** The records follows **

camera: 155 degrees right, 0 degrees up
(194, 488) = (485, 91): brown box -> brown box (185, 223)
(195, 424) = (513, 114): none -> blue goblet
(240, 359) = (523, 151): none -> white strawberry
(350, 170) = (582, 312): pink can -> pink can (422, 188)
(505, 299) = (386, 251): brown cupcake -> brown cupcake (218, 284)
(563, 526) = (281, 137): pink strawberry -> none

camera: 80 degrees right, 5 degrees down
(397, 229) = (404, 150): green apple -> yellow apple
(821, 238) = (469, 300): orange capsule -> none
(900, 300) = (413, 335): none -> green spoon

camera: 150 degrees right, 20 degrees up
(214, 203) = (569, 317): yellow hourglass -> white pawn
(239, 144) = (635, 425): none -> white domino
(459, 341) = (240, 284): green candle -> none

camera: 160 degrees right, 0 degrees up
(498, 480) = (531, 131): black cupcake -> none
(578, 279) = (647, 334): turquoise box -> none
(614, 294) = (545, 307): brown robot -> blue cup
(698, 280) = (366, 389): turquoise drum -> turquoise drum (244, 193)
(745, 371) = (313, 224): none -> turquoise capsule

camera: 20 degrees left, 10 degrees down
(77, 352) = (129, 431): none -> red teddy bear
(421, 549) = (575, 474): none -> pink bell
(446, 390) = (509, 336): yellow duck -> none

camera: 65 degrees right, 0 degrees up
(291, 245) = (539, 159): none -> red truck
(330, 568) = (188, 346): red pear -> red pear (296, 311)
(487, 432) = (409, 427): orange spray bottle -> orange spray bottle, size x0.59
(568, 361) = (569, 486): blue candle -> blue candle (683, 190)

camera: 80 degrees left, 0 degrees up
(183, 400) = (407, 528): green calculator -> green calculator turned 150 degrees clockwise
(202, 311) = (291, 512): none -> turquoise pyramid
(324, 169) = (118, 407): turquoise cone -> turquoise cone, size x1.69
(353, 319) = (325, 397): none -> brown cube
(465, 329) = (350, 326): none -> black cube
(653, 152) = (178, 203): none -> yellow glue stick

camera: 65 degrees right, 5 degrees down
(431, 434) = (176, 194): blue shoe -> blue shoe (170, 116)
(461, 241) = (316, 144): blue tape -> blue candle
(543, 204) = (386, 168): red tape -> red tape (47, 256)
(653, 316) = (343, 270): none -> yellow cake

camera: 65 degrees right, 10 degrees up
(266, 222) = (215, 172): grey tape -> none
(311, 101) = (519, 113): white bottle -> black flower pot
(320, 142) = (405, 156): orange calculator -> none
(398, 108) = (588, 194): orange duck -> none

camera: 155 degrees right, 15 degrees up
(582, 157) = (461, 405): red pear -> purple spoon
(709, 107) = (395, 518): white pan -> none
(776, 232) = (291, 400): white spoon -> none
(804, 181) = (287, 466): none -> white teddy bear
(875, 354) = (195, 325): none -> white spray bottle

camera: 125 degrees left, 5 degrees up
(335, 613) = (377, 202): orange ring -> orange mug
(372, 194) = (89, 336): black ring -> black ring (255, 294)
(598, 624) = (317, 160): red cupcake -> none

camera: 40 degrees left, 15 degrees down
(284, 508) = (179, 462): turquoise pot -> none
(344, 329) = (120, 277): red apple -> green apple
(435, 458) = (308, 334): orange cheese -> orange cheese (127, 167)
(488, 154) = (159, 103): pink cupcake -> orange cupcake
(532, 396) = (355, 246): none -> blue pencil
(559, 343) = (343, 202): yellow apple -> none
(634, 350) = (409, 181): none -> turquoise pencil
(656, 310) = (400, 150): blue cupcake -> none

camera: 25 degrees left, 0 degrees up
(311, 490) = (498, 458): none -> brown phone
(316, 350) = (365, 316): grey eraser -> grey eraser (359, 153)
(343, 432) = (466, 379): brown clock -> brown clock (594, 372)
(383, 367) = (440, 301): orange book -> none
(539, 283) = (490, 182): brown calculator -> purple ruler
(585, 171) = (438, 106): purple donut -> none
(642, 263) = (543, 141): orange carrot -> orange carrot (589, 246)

** End of The records **

# What is needed
Each line in the listing above is to be returned unchanged.

# Solution below
camera: 155 degrees right, 0 degrees up
(194, 488) = (485, 91): brown box -> brown box (185, 223)
(195, 424) = (513, 114): none -> blue goblet
(240, 359) = (523, 151): none -> white strawberry
(350, 170) = (582, 312): pink can -> pink can (422, 188)
(505, 299) = (386, 251): brown cupcake -> brown cupcake (218, 284)
(563, 526) = (281, 137): pink strawberry -> none

camera: 80 degrees right, 5 degrees down
(397, 229) = (404, 150): green apple -> yellow apple
(821, 238) = (469, 300): orange capsule -> none
(900, 300) = (413, 335): none -> green spoon

camera: 150 degrees right, 20 degrees up
(214, 203) = (569, 317): yellow hourglass -> white pawn
(239, 144) = (635, 425): none -> white domino
(459, 341) = (240, 284): green candle -> none

camera: 160 degrees right, 0 degrees up
(498, 480) = (531, 131): black cupcake -> none
(578, 279) = (647, 334): turquoise box -> none
(614, 294) = (545, 307): brown robot -> blue cup
(698, 280) = (366, 389): turquoise drum -> turquoise drum (244, 193)
(745, 371) = (313, 224): none -> turquoise capsule

camera: 20 degrees left, 10 degrees down
(77, 352) = (129, 431): none -> red teddy bear
(421, 549) = (575, 474): none -> pink bell
(446, 390) = (509, 336): yellow duck -> none

camera: 65 degrees right, 0 degrees up
(291, 245) = (539, 159): none -> red truck
(330, 568) = (188, 346): red pear -> red pear (296, 311)
(487, 432) = (409, 427): orange spray bottle -> orange spray bottle, size x0.59
(568, 361) = (569, 486): blue candle -> blue candle (683, 190)

camera: 80 degrees left, 0 degrees up
(183, 400) = (407, 528): green calculator -> green calculator turned 150 degrees clockwise
(202, 311) = (291, 512): none -> turquoise pyramid
(324, 169) = (118, 407): turquoise cone -> turquoise cone, size x1.69
(353, 319) = (325, 397): none -> brown cube
(465, 329) = (350, 326): none -> black cube
(653, 152) = (178, 203): none -> yellow glue stick

camera: 65 degrees right, 5 degrees down
(431, 434) = (176, 194): blue shoe -> blue shoe (170, 116)
(461, 241) = (316, 144): blue tape -> blue candle
(543, 204) = (386, 168): red tape -> red tape (47, 256)
(653, 316) = (343, 270): none -> yellow cake

camera: 65 degrees right, 10 degrees up
(266, 222) = (215, 172): grey tape -> none
(311, 101) = (519, 113): white bottle -> black flower pot
(320, 142) = (405, 156): orange calculator -> none
(398, 108) = (588, 194): orange duck -> none

camera: 155 degrees right, 15 degrees up
(582, 157) = (461, 405): red pear -> purple spoon
(709, 107) = (395, 518): white pan -> none
(776, 232) = (291, 400): white spoon -> none
(804, 181) = (287, 466): none -> white teddy bear
(875, 354) = (195, 325): none -> white spray bottle

camera: 125 degrees left, 5 degrees up
(335, 613) = (377, 202): orange ring -> orange mug
(372, 194) = (89, 336): black ring -> black ring (255, 294)
(598, 624) = (317, 160): red cupcake -> none

camera: 40 degrees left, 15 degrees down
(284, 508) = (179, 462): turquoise pot -> none
(344, 329) = (120, 277): red apple -> green apple
(435, 458) = (308, 334): orange cheese -> orange cheese (127, 167)
(488, 154) = (159, 103): pink cupcake -> orange cupcake
(532, 396) = (355, 246): none -> blue pencil
(559, 343) = (343, 202): yellow apple -> none
(634, 350) = (409, 181): none -> turquoise pencil
(656, 310) = (400, 150): blue cupcake -> none

camera: 25 degrees left, 0 degrees up
(311, 490) = (498, 458): none -> brown phone
(316, 350) = (365, 316): grey eraser -> grey eraser (359, 153)
(343, 432) = (466, 379): brown clock -> brown clock (594, 372)
(383, 367) = (440, 301): orange book -> none
(539, 283) = (490, 182): brown calculator -> purple ruler
(585, 171) = (438, 106): purple donut -> none
(642, 263) = (543, 141): orange carrot -> orange carrot (589, 246)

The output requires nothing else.